RECORD SET START

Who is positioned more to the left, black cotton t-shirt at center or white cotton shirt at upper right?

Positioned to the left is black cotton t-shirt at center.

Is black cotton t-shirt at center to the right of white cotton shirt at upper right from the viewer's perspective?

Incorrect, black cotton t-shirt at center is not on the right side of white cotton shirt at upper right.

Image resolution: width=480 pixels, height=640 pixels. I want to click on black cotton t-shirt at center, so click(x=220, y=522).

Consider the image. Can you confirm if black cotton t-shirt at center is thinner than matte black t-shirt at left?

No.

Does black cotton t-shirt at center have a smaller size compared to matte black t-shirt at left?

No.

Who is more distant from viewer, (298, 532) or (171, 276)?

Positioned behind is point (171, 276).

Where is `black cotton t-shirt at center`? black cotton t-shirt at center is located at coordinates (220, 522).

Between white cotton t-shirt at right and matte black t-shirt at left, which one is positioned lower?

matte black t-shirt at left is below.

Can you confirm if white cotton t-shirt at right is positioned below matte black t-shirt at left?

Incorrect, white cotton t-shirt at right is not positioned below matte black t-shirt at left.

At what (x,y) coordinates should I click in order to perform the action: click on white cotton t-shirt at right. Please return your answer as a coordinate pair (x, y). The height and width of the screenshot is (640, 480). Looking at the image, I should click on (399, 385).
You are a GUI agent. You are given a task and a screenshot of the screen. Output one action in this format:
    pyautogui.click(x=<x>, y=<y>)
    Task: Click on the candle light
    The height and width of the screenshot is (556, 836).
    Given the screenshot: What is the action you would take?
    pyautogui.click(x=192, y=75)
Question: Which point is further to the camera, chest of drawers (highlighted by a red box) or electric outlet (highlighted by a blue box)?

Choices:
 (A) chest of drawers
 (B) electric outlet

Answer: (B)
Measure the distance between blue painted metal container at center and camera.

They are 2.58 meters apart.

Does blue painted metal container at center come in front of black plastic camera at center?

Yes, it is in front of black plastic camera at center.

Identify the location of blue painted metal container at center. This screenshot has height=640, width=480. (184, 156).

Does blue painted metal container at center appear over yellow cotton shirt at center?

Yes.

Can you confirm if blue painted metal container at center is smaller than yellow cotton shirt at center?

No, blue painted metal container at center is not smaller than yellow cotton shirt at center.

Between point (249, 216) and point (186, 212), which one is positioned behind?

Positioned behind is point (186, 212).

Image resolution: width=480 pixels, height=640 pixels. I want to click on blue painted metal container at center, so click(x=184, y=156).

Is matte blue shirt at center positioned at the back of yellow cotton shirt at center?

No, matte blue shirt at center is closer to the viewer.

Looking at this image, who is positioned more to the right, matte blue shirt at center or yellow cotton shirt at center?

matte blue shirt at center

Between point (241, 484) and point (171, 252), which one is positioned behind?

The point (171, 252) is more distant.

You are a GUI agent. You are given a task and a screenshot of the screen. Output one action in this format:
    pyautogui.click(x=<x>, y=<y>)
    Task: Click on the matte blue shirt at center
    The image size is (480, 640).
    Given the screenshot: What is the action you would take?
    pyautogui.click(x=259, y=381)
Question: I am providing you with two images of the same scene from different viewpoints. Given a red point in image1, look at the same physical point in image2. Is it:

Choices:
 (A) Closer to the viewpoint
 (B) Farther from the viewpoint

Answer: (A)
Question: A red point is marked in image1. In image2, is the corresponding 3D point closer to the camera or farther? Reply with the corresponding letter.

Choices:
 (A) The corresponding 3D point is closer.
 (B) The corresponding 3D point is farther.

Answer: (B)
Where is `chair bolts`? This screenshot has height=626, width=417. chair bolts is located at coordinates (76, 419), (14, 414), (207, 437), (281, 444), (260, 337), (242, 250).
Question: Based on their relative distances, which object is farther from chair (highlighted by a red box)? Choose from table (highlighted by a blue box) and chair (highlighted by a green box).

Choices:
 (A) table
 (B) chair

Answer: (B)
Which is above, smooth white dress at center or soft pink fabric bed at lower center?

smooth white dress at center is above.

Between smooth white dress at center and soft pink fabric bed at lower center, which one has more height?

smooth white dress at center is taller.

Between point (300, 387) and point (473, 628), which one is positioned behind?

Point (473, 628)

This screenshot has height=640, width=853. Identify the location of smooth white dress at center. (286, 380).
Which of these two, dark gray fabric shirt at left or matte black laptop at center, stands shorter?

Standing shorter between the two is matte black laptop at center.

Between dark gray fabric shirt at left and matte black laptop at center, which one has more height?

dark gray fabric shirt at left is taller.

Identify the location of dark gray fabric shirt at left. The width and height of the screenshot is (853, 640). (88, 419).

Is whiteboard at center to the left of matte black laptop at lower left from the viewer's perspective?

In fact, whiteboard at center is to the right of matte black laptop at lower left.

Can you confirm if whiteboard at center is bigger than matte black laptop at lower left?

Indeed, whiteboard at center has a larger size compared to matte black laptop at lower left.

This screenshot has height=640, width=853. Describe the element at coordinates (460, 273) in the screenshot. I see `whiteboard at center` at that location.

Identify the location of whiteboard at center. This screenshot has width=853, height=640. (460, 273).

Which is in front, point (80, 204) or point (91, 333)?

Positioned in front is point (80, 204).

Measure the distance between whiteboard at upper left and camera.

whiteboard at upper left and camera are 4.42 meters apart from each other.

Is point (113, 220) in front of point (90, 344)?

RECORD SET END

PROBLEM DESCRIPTION:
Transcribe every entry above verbatim, keeping each line unchanged.

ANSWER FOR THIS EXERCISE:
Who is positioned more to the left, black cotton t-shirt at center or white cotton shirt at upper right?

Positioned to the left is black cotton t-shirt at center.

Is black cotton t-shirt at center to the right of white cotton shirt at upper right from the viewer's perspective?

Incorrect, black cotton t-shirt at center is not on the right side of white cotton shirt at upper right.

Image resolution: width=480 pixels, height=640 pixels. I want to click on black cotton t-shirt at center, so click(x=220, y=522).

Consider the image. Can you confirm if black cotton t-shirt at center is thinner than matte black t-shirt at left?

No.

Does black cotton t-shirt at center have a smaller size compared to matte black t-shirt at left?

No.

Who is more distant from viewer, (298, 532) or (171, 276)?

Positioned behind is point (171, 276).

Where is `black cotton t-shirt at center`? black cotton t-shirt at center is located at coordinates (220, 522).

Between white cotton t-shirt at right and matte black t-shirt at left, which one is positioned lower?

matte black t-shirt at left is below.

Can you confirm if white cotton t-shirt at right is positioned below matte black t-shirt at left?

Incorrect, white cotton t-shirt at right is not positioned below matte black t-shirt at left.

At what (x,y) coordinates should I click in order to perform the action: click on white cotton t-shirt at right. Please return your answer as a coordinate pair (x, y). The height and width of the screenshot is (640, 480). Looking at the image, I should click on (399, 385).
You are a GUI agent. You are given a task and a screenshot of the screen. Output one action in this format:
    pyautogui.click(x=<x>, y=<y>)
    Task: Click on the candle light
    The height and width of the screenshot is (556, 836).
    Given the screenshot: What is the action you would take?
    pyautogui.click(x=192, y=75)
Question: Which point is further to the camera, chest of drawers (highlighted by a red box) or electric outlet (highlighted by a blue box)?

Choices:
 (A) chest of drawers
 (B) electric outlet

Answer: (B)
Measure the distance between blue painted metal container at center and camera.

They are 2.58 meters apart.

Does blue painted metal container at center come in front of black plastic camera at center?

Yes, it is in front of black plastic camera at center.

Identify the location of blue painted metal container at center. This screenshot has height=640, width=480. (184, 156).

Does blue painted metal container at center appear over yellow cotton shirt at center?

Yes.

Can you confirm if blue painted metal container at center is smaller than yellow cotton shirt at center?

No, blue painted metal container at center is not smaller than yellow cotton shirt at center.

Between point (249, 216) and point (186, 212), which one is positioned behind?

Positioned behind is point (186, 212).

Image resolution: width=480 pixels, height=640 pixels. I want to click on blue painted metal container at center, so click(x=184, y=156).

Is matte blue shirt at center positioned at the back of yellow cotton shirt at center?

No, matte blue shirt at center is closer to the viewer.

Looking at this image, who is positioned more to the right, matte blue shirt at center or yellow cotton shirt at center?

matte blue shirt at center

Between point (241, 484) and point (171, 252), which one is positioned behind?

The point (171, 252) is more distant.

You are a GUI agent. You are given a task and a screenshot of the screen. Output one action in this format:
    pyautogui.click(x=<x>, y=<y>)
    Task: Click on the matte blue shirt at center
    The image size is (480, 640).
    Given the screenshot: What is the action you would take?
    pyautogui.click(x=259, y=381)
Question: I am providing you with two images of the same scene from different viewpoints. Given a red point in image1, look at the same physical point in image2. Is it:

Choices:
 (A) Closer to the viewpoint
 (B) Farther from the viewpoint

Answer: (A)
Question: A red point is marked in image1. In image2, is the corresponding 3D point closer to the camera or farther? Reply with the corresponding letter.

Choices:
 (A) The corresponding 3D point is closer.
 (B) The corresponding 3D point is farther.

Answer: (B)
Where is `chair bolts`? This screenshot has height=626, width=417. chair bolts is located at coordinates (76, 419), (14, 414), (207, 437), (281, 444), (260, 337), (242, 250).
Question: Based on their relative distances, which object is farther from chair (highlighted by a red box)? Choose from table (highlighted by a blue box) and chair (highlighted by a green box).

Choices:
 (A) table
 (B) chair

Answer: (B)
Which is above, smooth white dress at center or soft pink fabric bed at lower center?

smooth white dress at center is above.

Between smooth white dress at center and soft pink fabric bed at lower center, which one has more height?

smooth white dress at center is taller.

Between point (300, 387) and point (473, 628), which one is positioned behind?

Point (473, 628)

This screenshot has height=640, width=853. Identify the location of smooth white dress at center. (286, 380).
Which of these two, dark gray fabric shirt at left or matte black laptop at center, stands shorter?

Standing shorter between the two is matte black laptop at center.

Between dark gray fabric shirt at left and matte black laptop at center, which one has more height?

dark gray fabric shirt at left is taller.

Identify the location of dark gray fabric shirt at left. The width and height of the screenshot is (853, 640). (88, 419).

Is whiteboard at center to the left of matte black laptop at lower left from the viewer's perspective?

In fact, whiteboard at center is to the right of matte black laptop at lower left.

Can you confirm if whiteboard at center is bigger than matte black laptop at lower left?

Indeed, whiteboard at center has a larger size compared to matte black laptop at lower left.

This screenshot has height=640, width=853. Describe the element at coordinates (460, 273) in the screenshot. I see `whiteboard at center` at that location.

Identify the location of whiteboard at center. This screenshot has width=853, height=640. (460, 273).

Which is in front, point (80, 204) or point (91, 333)?

Positioned in front is point (80, 204).

Measure the distance between whiteboard at upper left and camera.

whiteboard at upper left and camera are 4.42 meters apart from each other.

Is point (113, 220) in front of point (90, 344)?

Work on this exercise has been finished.